◆ **Problem statement**
Among these records, tally each line with the word "slope"; the answer is that number alone.

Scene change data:
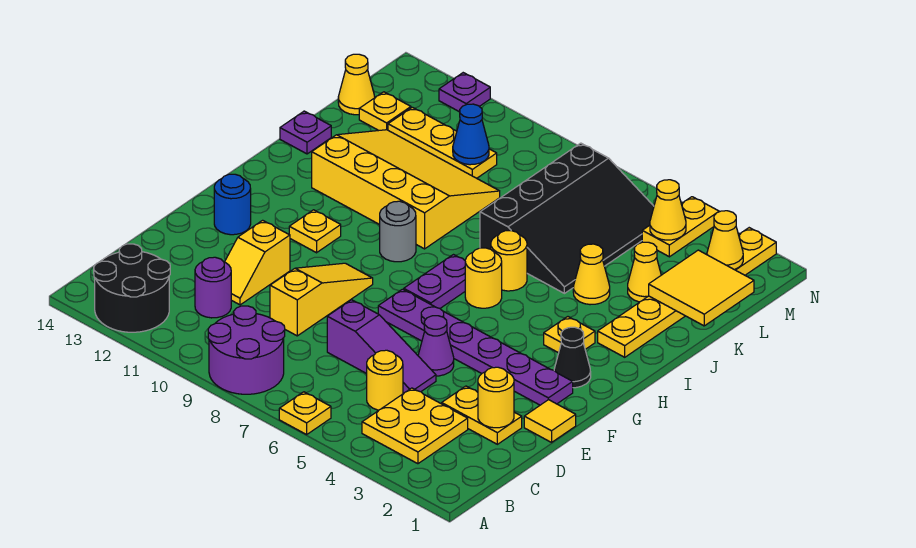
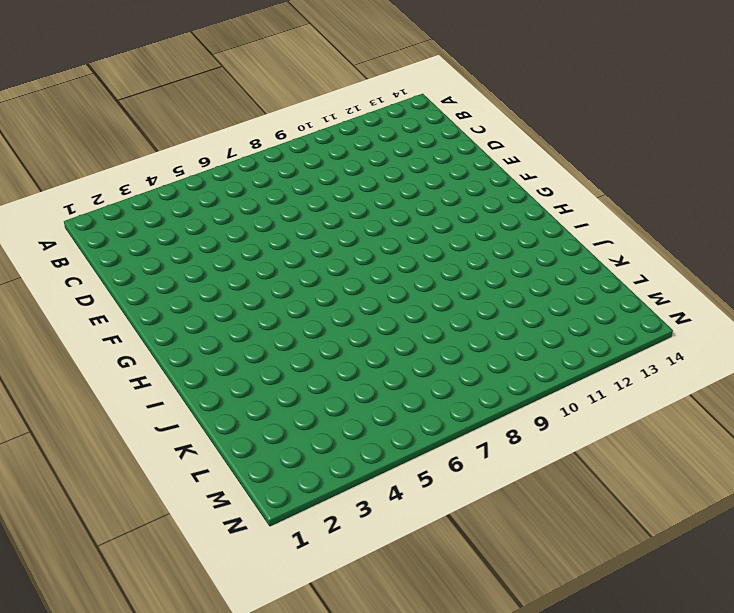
none -> yellow plate A6 level 1
none -> purple round brick A8:B9 level 1
none -> black round brick A12:B13 level 1
none -> yellow plate B3:C4 level 1

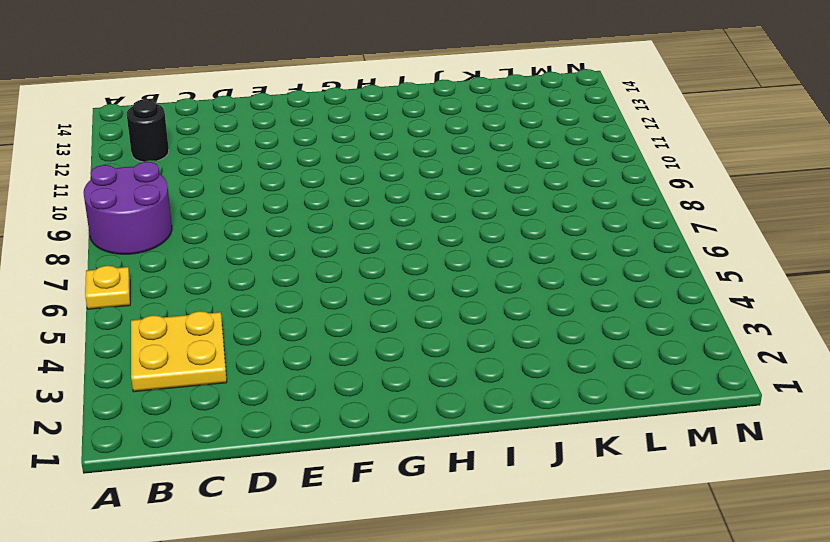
black round brick B12 level 1 -> black round brick A12:B13 level 1
none -> yellow round brick C5 level 1
none -> purple round brick C11 level 1
none -> yellow plate D2:D3 level 1
none -> purple slope D5:D7 level 1 top 7

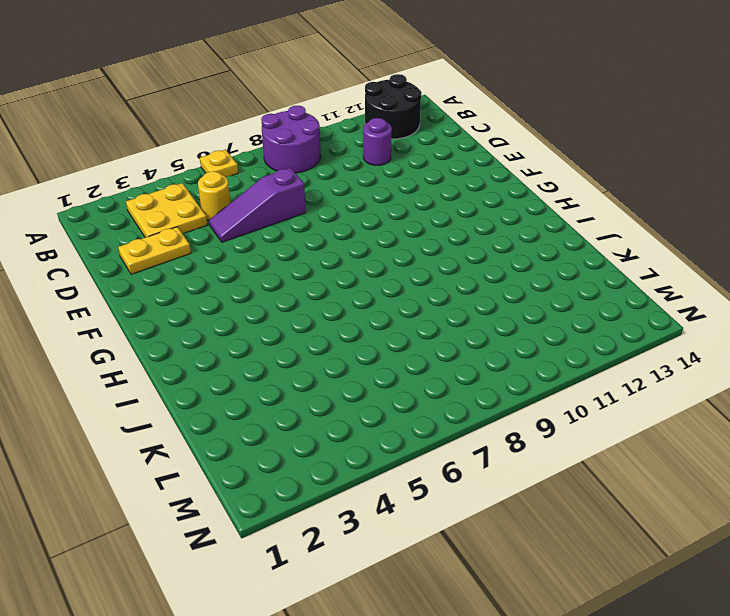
none -> yellow slope D9:F9 level 1 top D
none -> yellow slope D11:E11 level 1 top E
none -> yellow tile E1 level 1
none -> purple cone E5 level 1

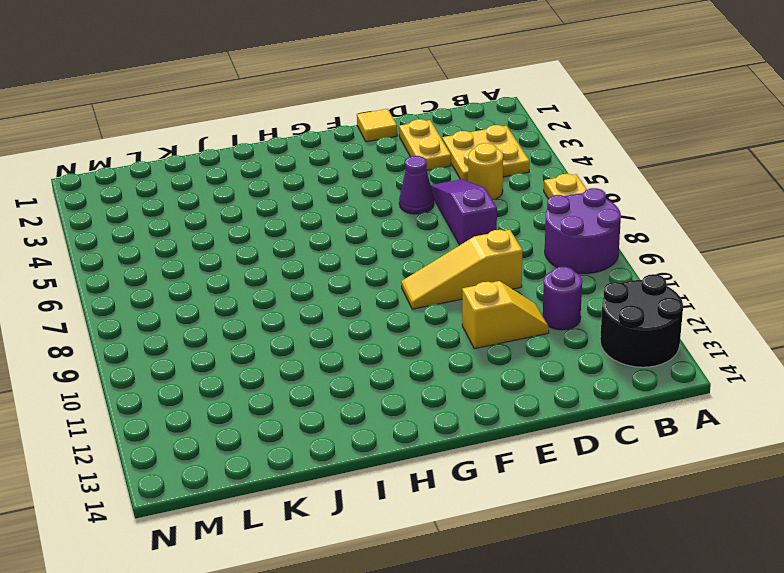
none -> purple plate F2:F7 level 1
none -> blue round brick F13 level 1
none -> black cone G2 level 1
none -> purple plate G7:H7 level 1

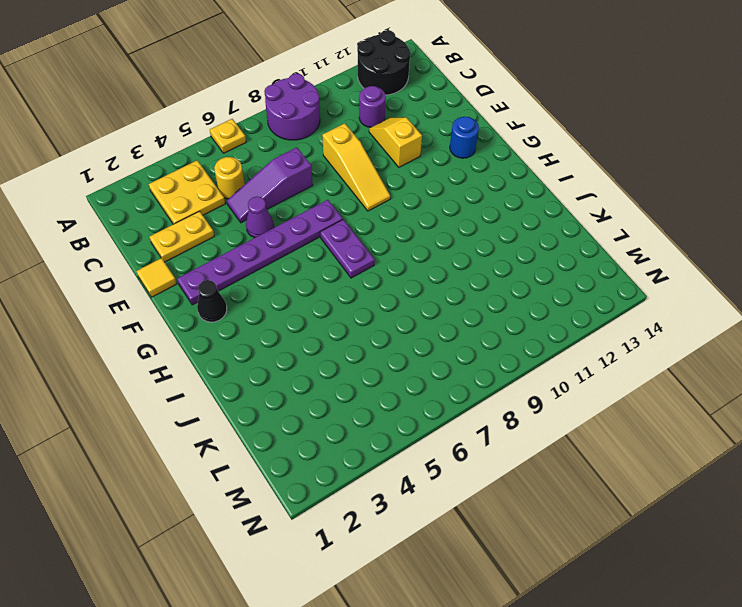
none -> yellow plate G11 level 1
none -> yellow plate H3 level 1
none -> yellow round brick H6 level 1
none -> grey round brick H9 level 1

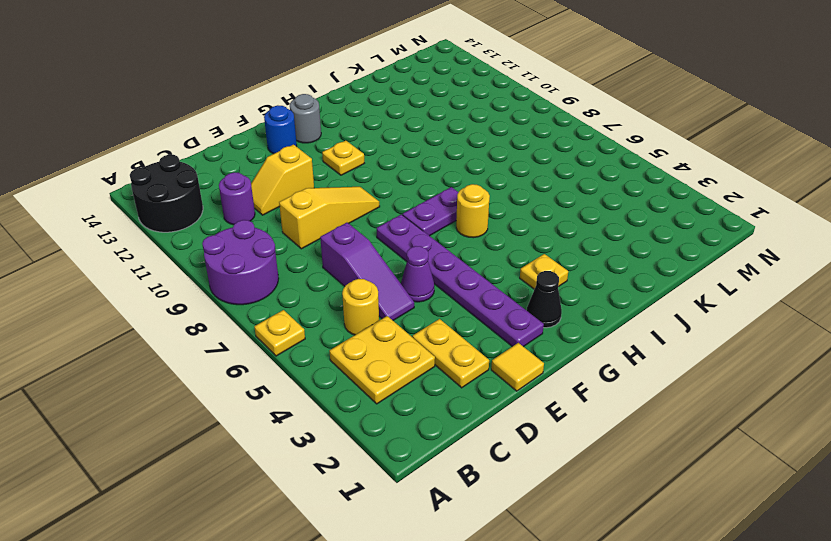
grey round brick G13 level 1 -> grey round brick H9 level 1
none -> yellow plate I2:N2 level 1
none -> yellow round brick I6 level 1
none -> yellow slope I9:K12 level 1 top I
none -> yellow cone J4 level 1

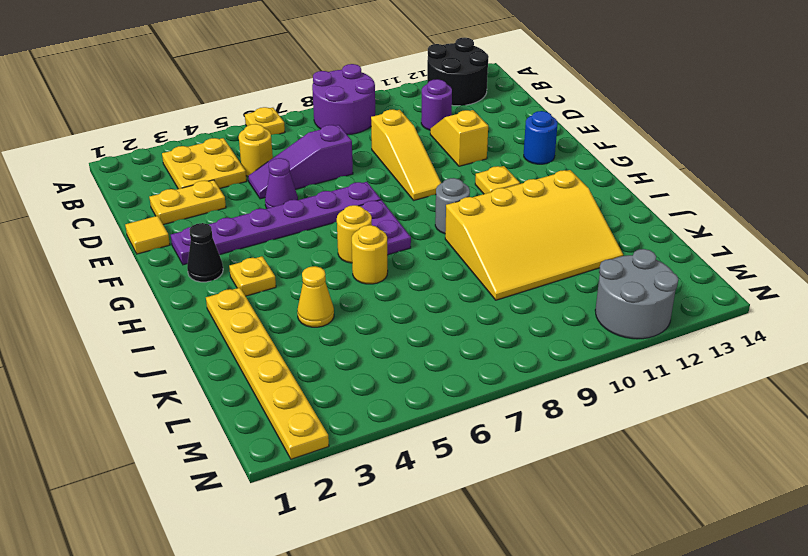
grey round brick M11:N12 level 1 -> purple plate N12 level 1
none -> black slope J5:M7 level 1 top 7
none -> purple plate J14 level 1
none -> yellow cone K3 level 1
none -> yellow plate L10:L12 level 1

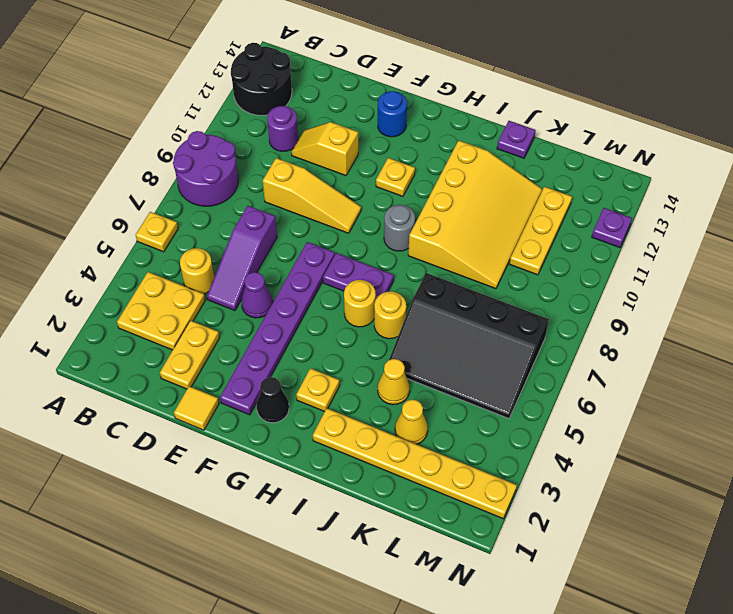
none -> yellow plate L13 level 1
none -> yellow cone L14 level 1
none -> yellow plate M4:N4 level 1
none -> yellow round brick D2 level 2

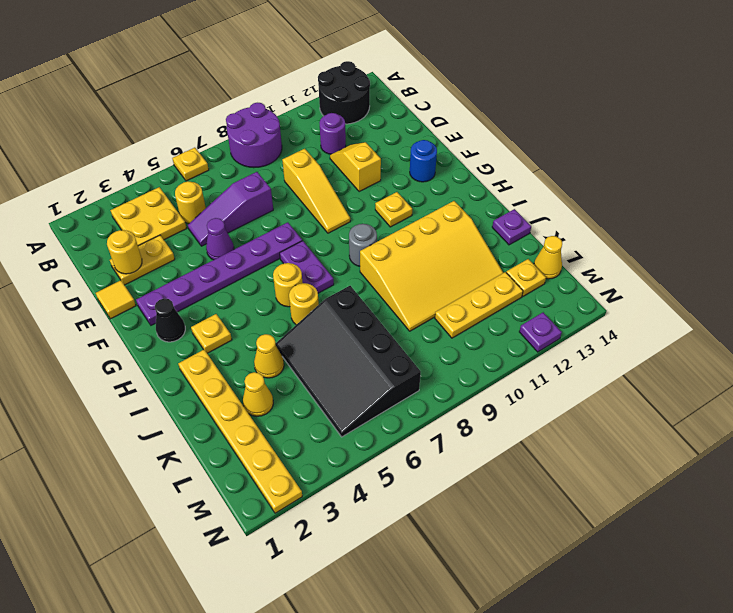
none -> yellow plate M4:N4 level 1
none -> yellow tile K1:L2 level 2
none -> blue cone L10 level 2
none -> yellow cone M2 level 2

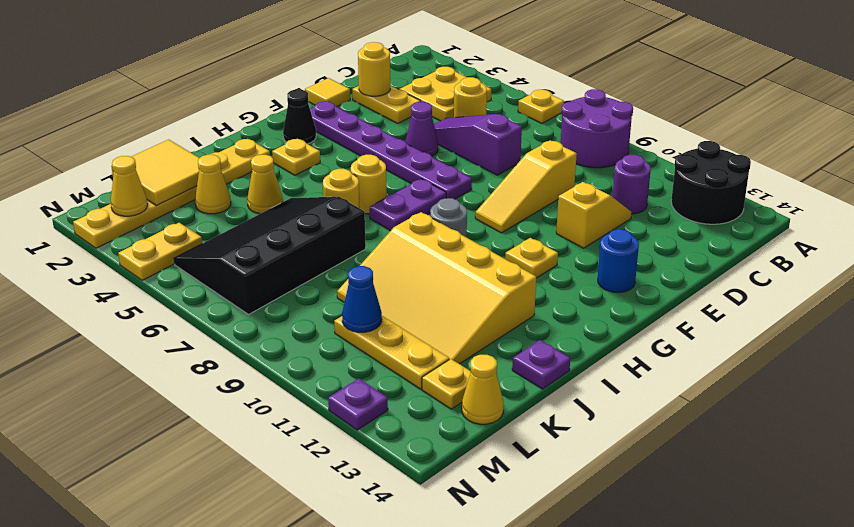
none -> yellow cone M4 level 2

◆ **Reply**
5